> **DATA SUPPLIED**
=====
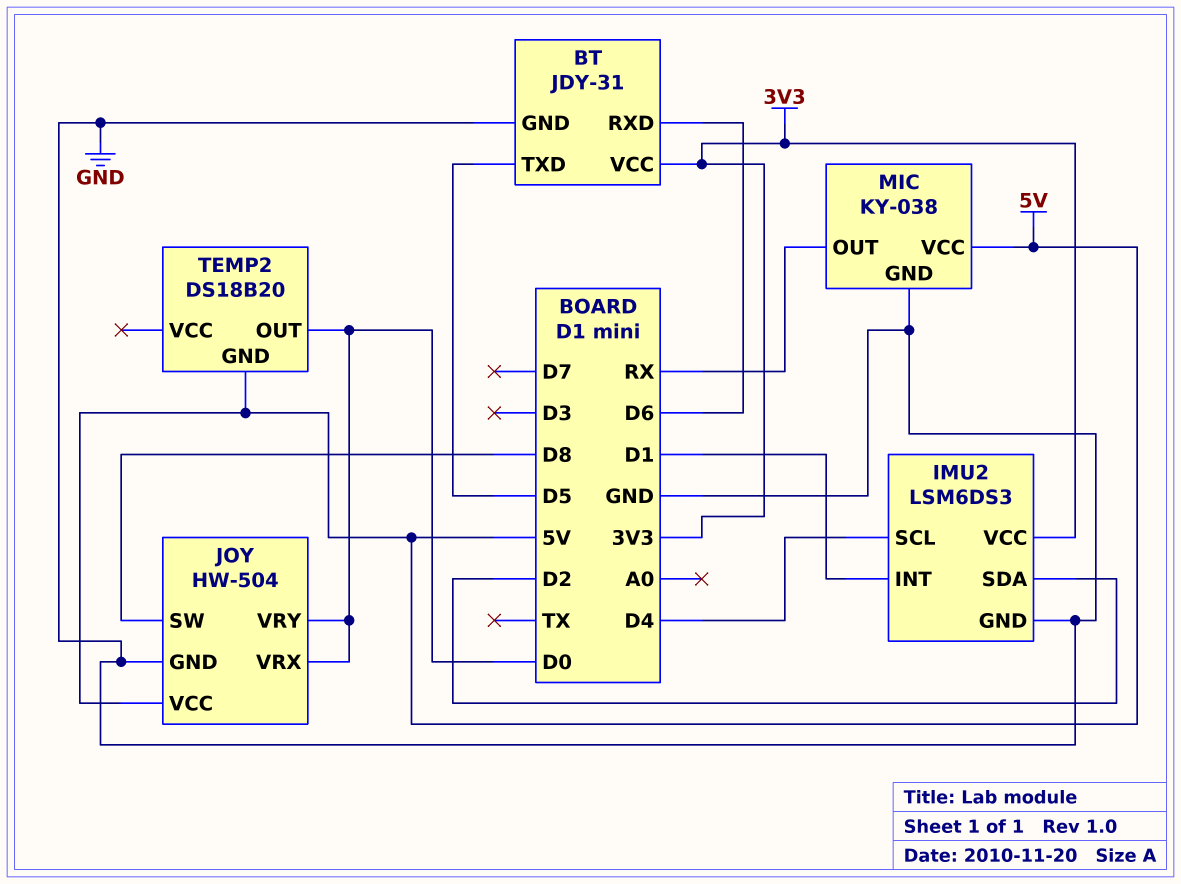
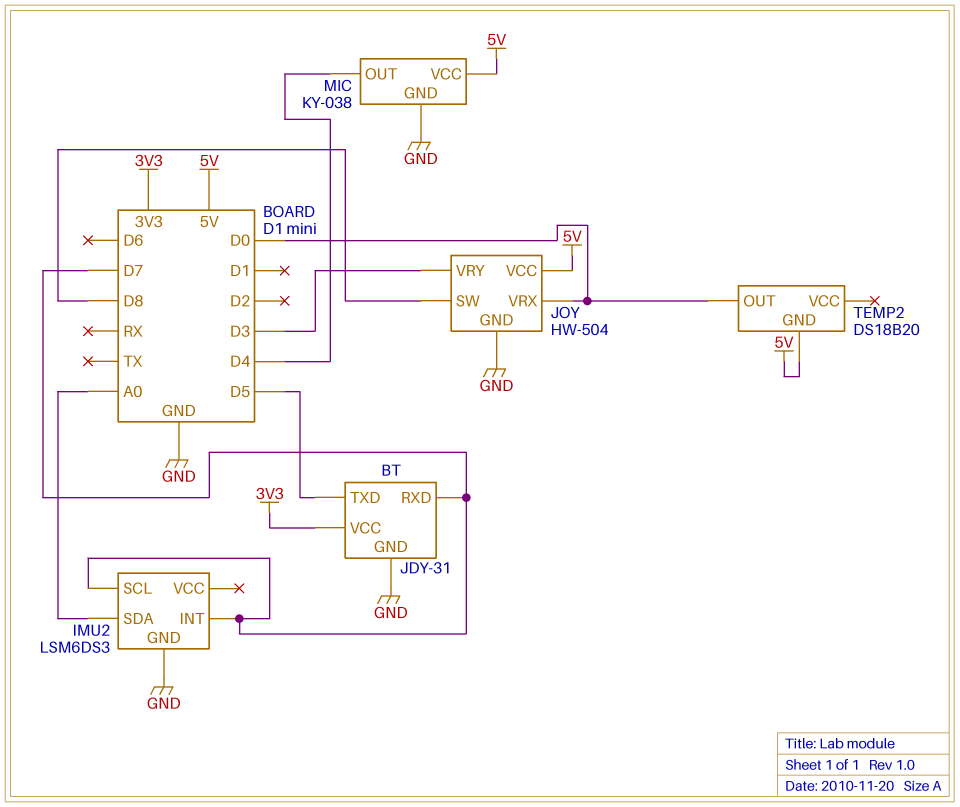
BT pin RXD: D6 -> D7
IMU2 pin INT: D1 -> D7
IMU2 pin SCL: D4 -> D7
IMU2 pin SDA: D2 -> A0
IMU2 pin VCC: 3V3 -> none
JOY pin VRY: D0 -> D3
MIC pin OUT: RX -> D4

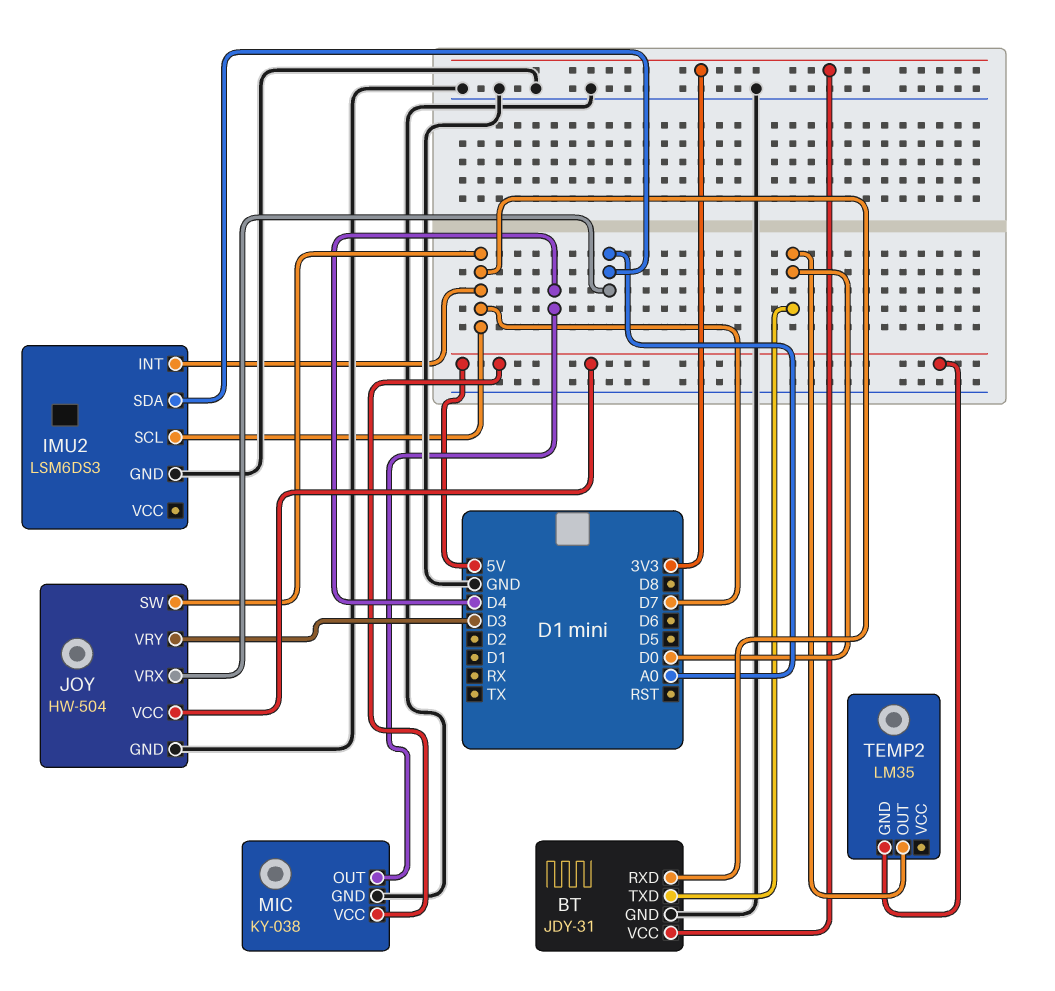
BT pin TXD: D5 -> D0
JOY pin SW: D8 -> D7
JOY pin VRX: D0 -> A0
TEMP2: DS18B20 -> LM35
=====
> **TASK TO COMPLETE**
An exact transcript of the listing is needed, free of pictures.

> **EXERCISE SOLUTION**
BT pin RXD: D6 -> D7
IMU2 pin INT: D1 -> D7
IMU2 pin SCL: D4 -> D7
IMU2 pin SDA: D2 -> A0
IMU2 pin VCC: 3V3 -> none
JOY pin VRY: D0 -> D3
MIC pin OUT: RX -> D4

BT pin TXD: D5 -> D0
JOY pin SW: D8 -> D7
JOY pin VRX: D0 -> A0
TEMP2: DS18B20 -> LM35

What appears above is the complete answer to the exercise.